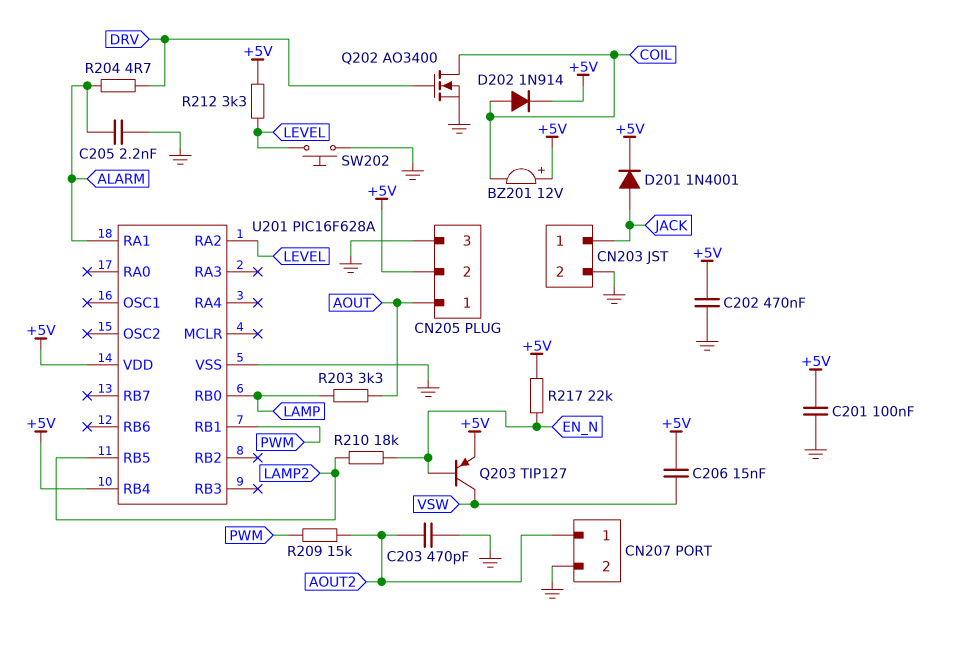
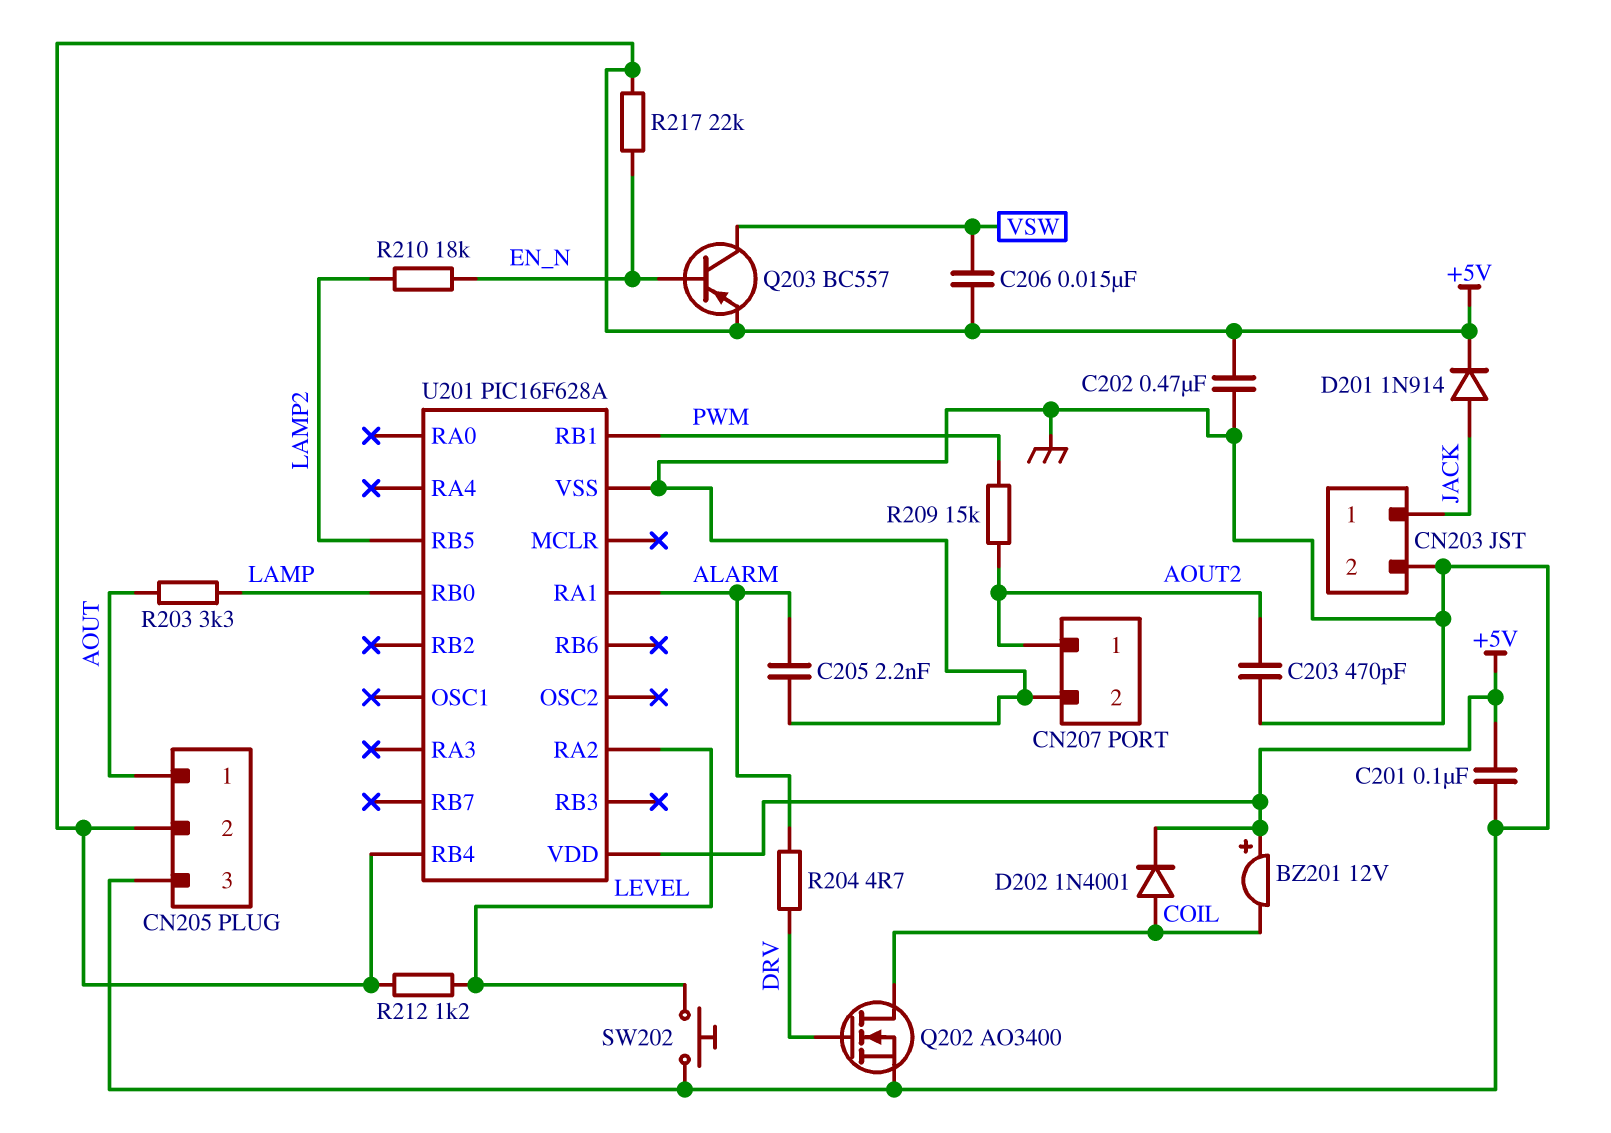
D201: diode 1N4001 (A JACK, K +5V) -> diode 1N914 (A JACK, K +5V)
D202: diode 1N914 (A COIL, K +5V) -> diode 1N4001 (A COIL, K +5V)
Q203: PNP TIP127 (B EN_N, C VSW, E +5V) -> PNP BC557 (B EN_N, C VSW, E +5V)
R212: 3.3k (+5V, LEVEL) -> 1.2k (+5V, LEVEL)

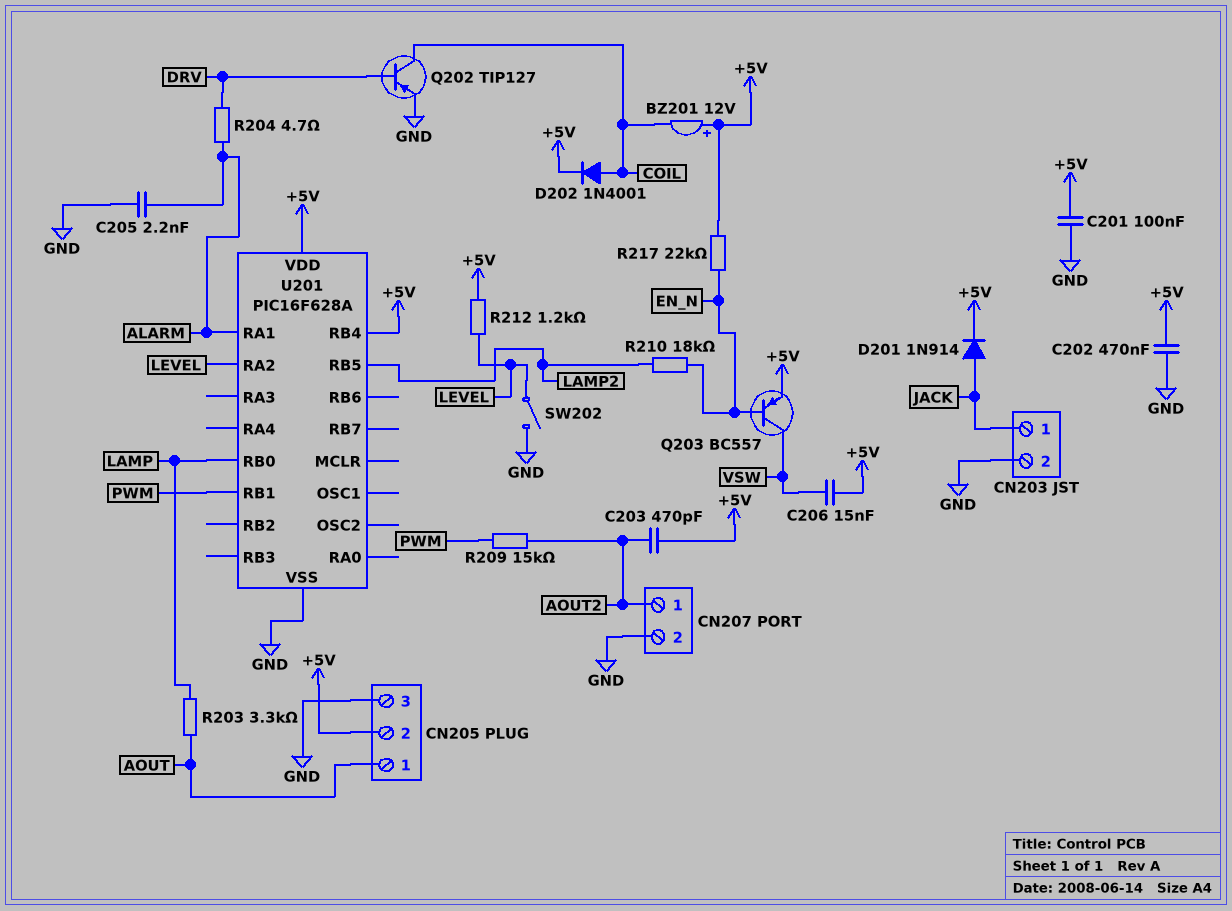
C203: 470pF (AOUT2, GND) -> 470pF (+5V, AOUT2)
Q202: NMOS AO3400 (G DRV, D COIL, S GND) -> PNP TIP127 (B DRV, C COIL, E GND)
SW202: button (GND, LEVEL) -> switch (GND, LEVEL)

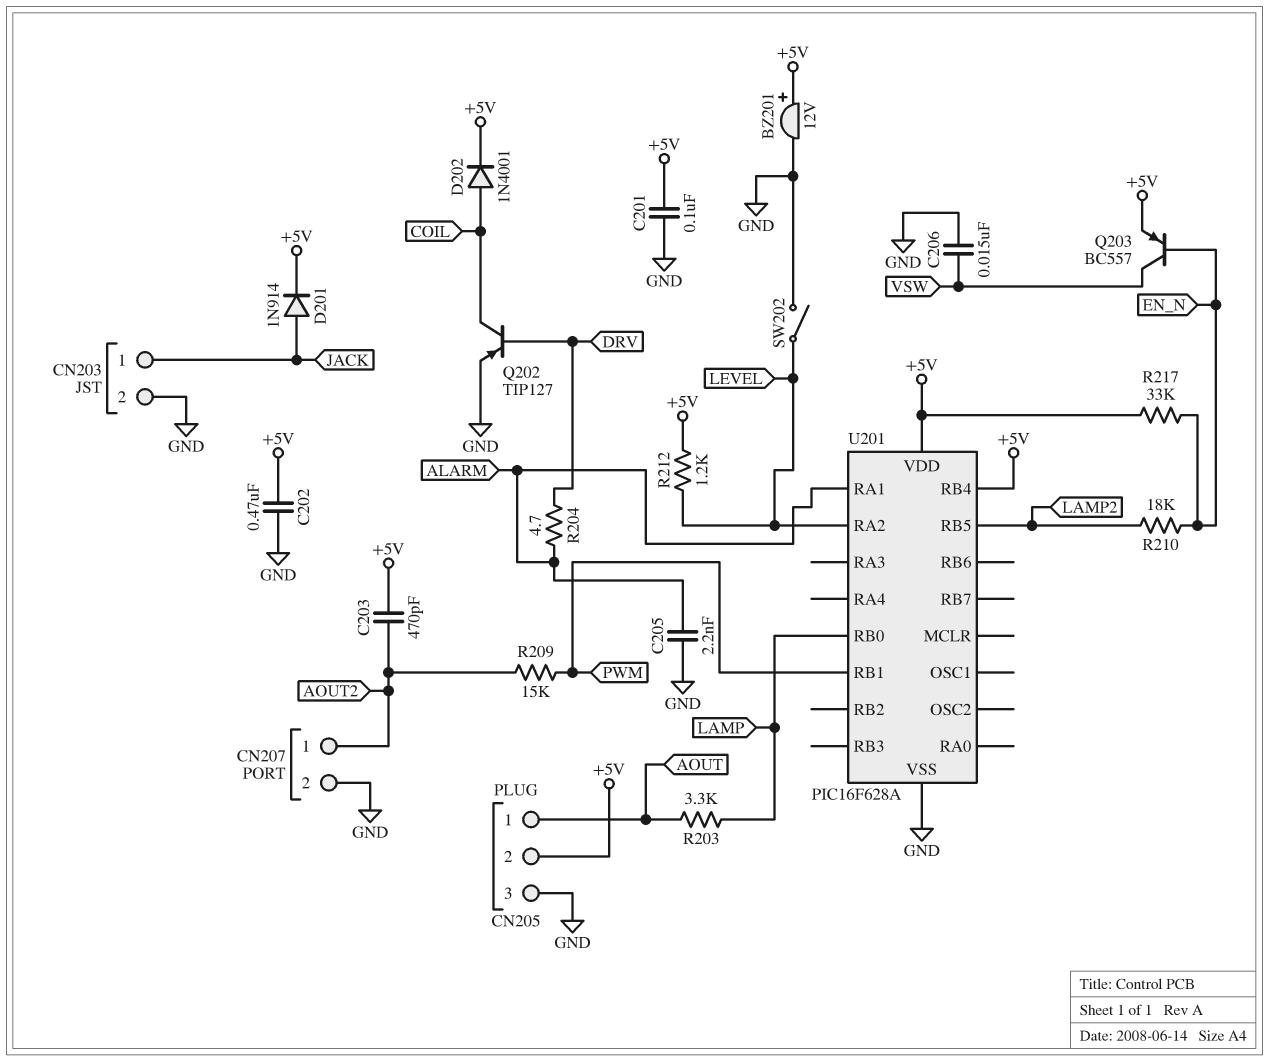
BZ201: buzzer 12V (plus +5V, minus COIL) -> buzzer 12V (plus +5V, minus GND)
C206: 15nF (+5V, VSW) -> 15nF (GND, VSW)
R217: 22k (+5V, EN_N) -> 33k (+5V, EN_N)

---

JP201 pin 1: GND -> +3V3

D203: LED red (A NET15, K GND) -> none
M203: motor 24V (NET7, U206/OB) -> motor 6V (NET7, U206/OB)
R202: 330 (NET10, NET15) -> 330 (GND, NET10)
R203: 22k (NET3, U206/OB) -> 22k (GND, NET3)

==

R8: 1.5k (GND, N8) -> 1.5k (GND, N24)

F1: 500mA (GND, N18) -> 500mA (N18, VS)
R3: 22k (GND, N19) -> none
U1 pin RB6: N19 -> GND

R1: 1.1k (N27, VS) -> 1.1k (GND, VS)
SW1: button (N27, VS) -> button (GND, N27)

### Exercise description
Please count the lines in the material above where the word "button" occurs, and give only the number.

### Result of this task
2